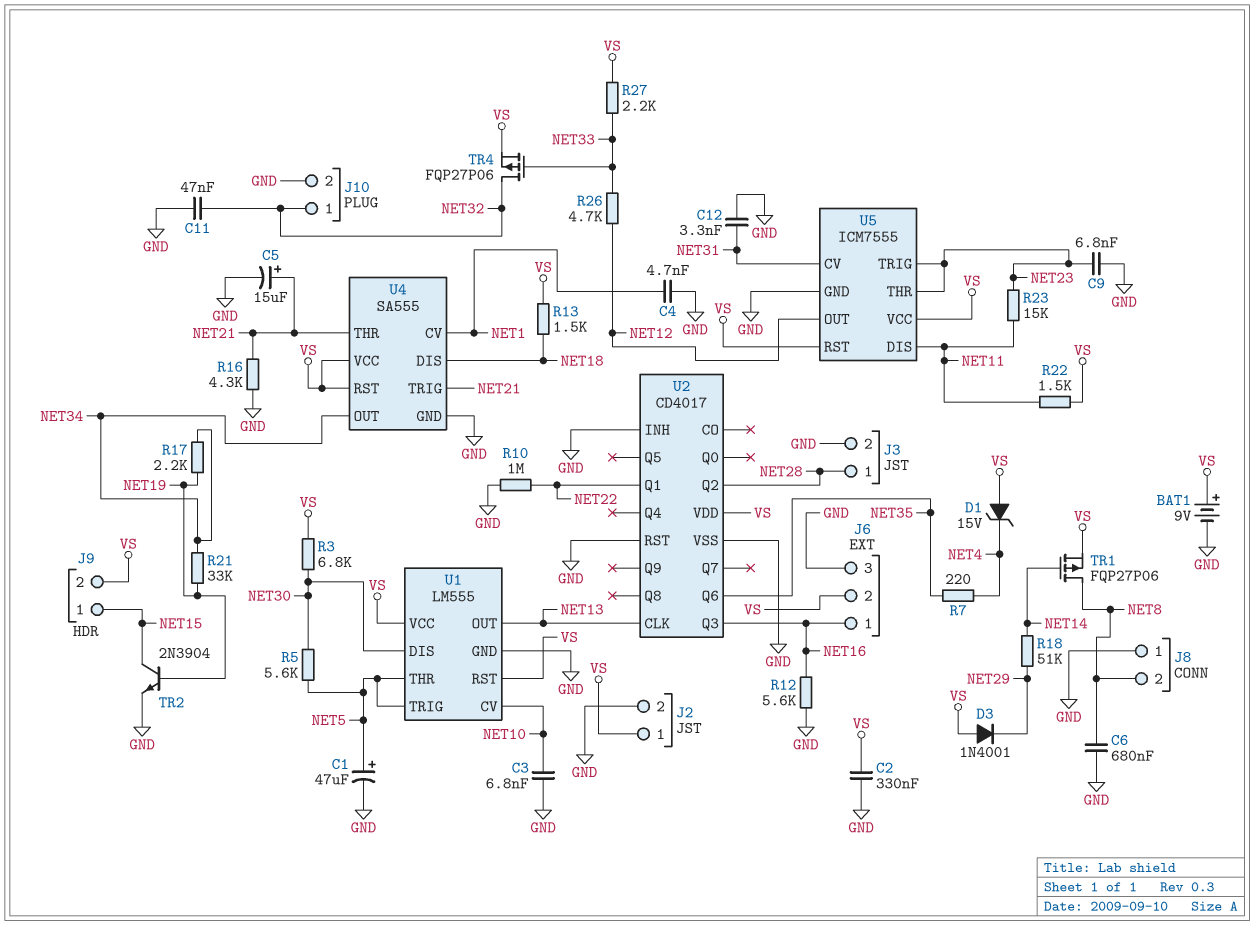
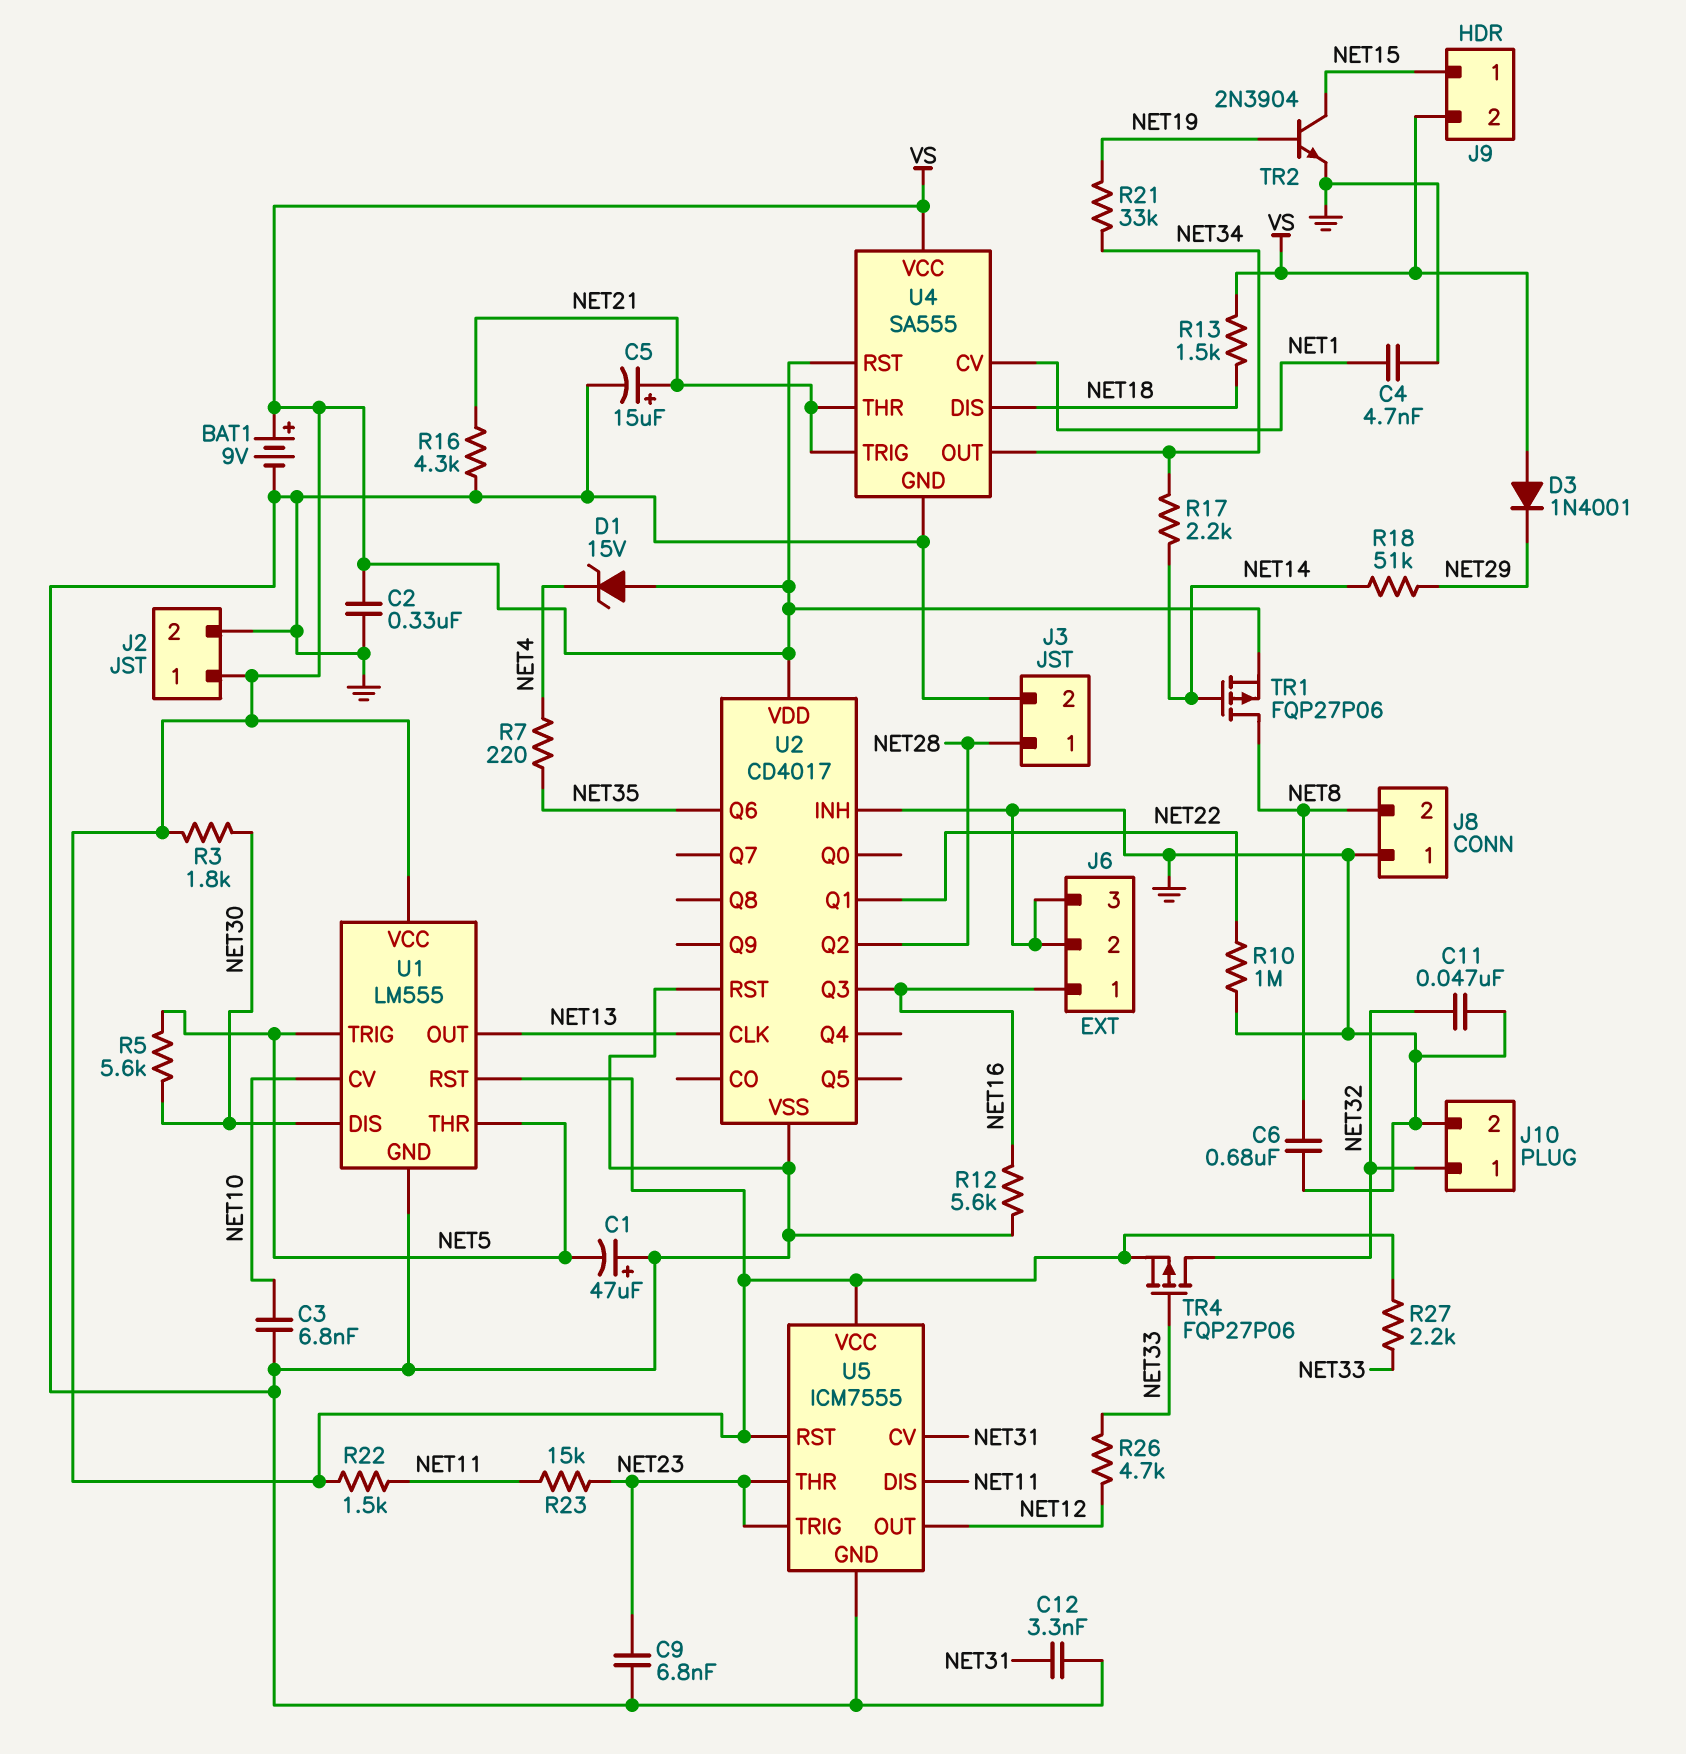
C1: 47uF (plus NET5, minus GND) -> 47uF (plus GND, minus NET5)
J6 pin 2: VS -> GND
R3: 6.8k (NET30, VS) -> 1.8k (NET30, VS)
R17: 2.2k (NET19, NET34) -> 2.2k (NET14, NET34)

==

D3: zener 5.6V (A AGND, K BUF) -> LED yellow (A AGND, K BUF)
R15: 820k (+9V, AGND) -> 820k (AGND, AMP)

| Exercise objective |
In the listing above, locate the line containing "R3: 6.8k (NET30, VS) -> 1.8k (NET30, VS)" and the line containing "R17: 2.2k (NET19, NET34)". Extract those two lines and every line between them, exactly as written, and only those.

| Answer |
R3: 6.8k (NET30, VS) -> 1.8k (NET30, VS)
R17: 2.2k (NET19, NET34) -> 2.2k (NET14, NET34)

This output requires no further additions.